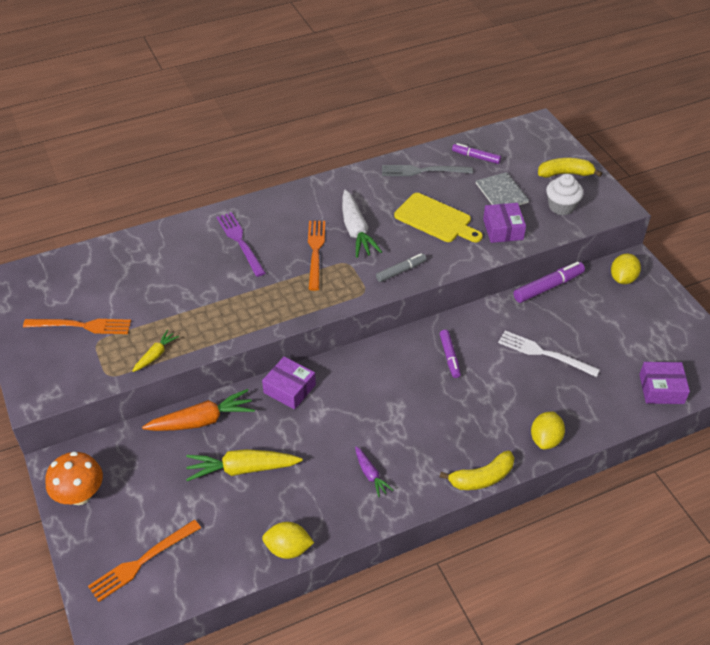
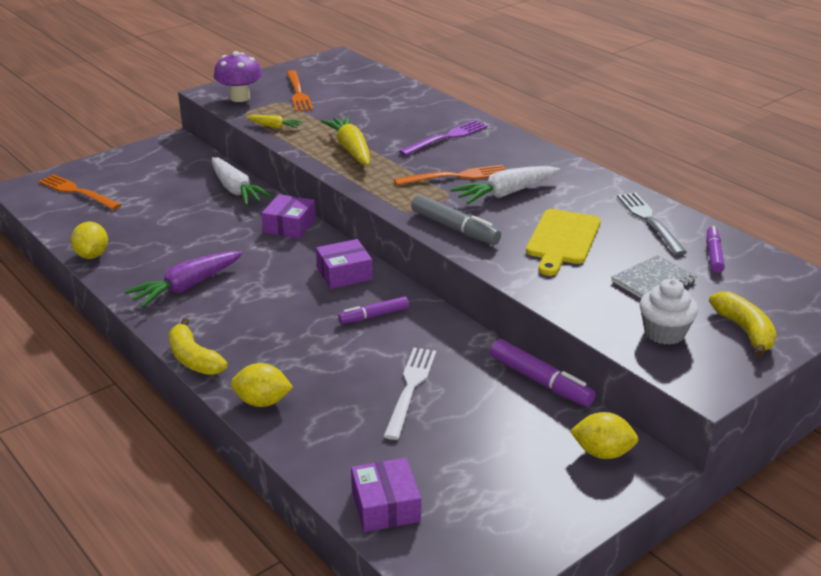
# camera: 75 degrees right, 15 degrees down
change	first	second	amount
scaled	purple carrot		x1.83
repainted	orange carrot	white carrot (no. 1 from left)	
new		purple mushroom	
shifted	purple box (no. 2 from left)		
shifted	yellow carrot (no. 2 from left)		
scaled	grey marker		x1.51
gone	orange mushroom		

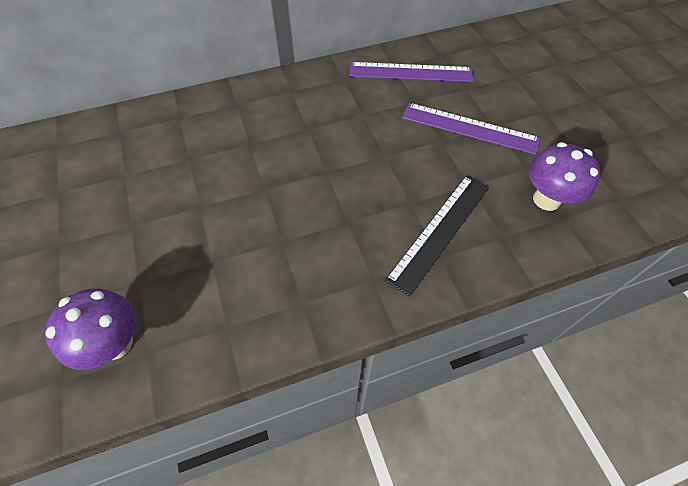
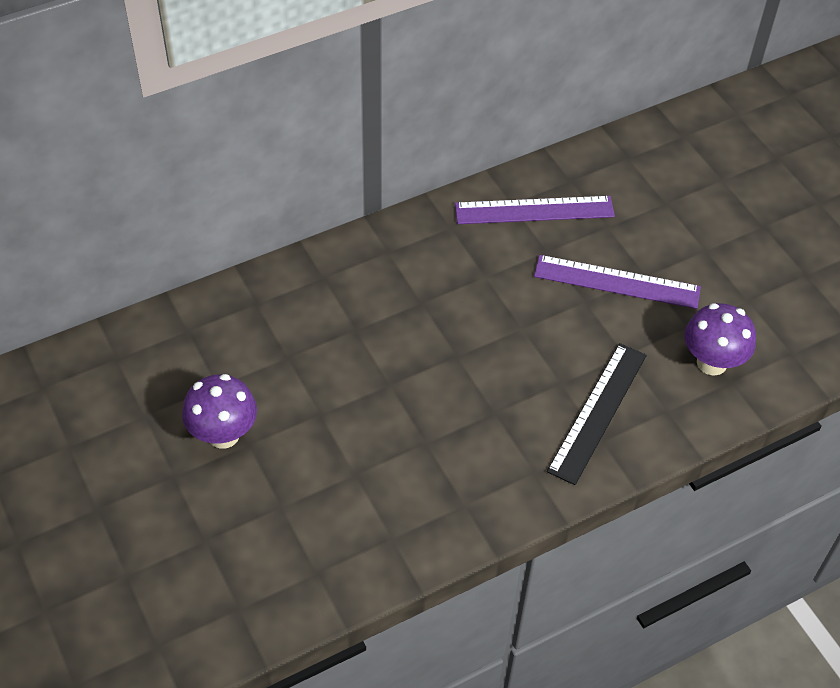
# camera: 10 degrees left, 5 degrees down
change	first	second	amount
shifted	purple mushroom (no. 1 from left)		

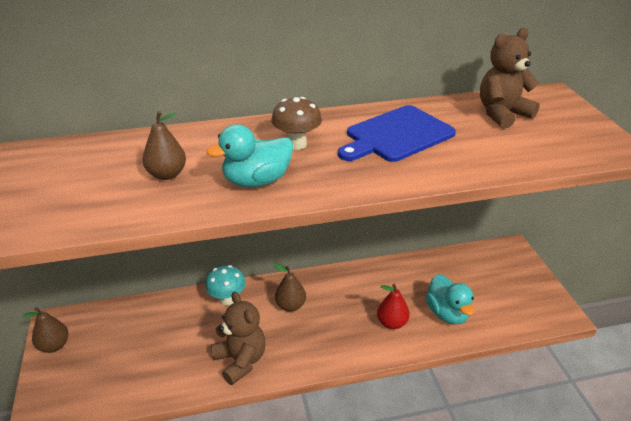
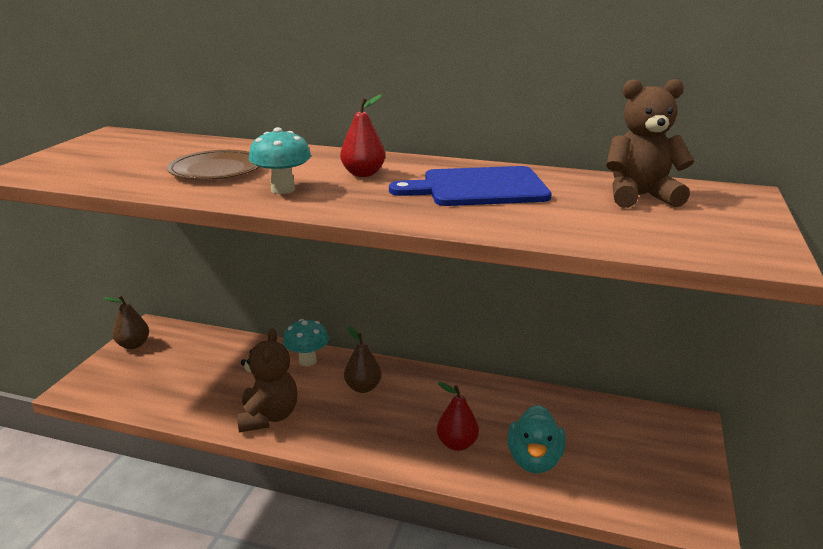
# camera: 30 degrees right, 10 degrees down
change	first	second	amount
swapped	brown pear (no. 2 from left)	brown plate	
swapped	turquoise duck (no. 1 from left)	turquoise mushroom (no. 1 from left)	
swapped	brown mushroom	red pear (no. 1 from left)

###

WHAT TO PRODUCE:
Return the material verbatim; the images are not to appear in the copy.

YOUR SOLUTION:
# camera: 75 degrees right, 15 degrees down
change	first	second	amount
scaled	purple carrot		x1.83
repainted	orange carrot	white carrot (no. 1 from left)	
new		purple mushroom	
shifted	purple box (no. 2 from left)		
shifted	yellow carrot (no. 2 from left)		
scaled	grey marker		x1.51
gone	orange mushroom		

# camera: 10 degrees left, 5 degrees down
change	first	second	amount
shifted	purple mushroom (no. 1 from left)		

# camera: 30 degrees right, 10 degrees down
change	first	second	amount
swapped	brown pear (no. 2 from left)	brown plate	
swapped	turquoise duck (no. 1 from left)	turquoise mushroom (no. 1 from left)	
swapped	brown mushroom	red pear (no. 1 from left)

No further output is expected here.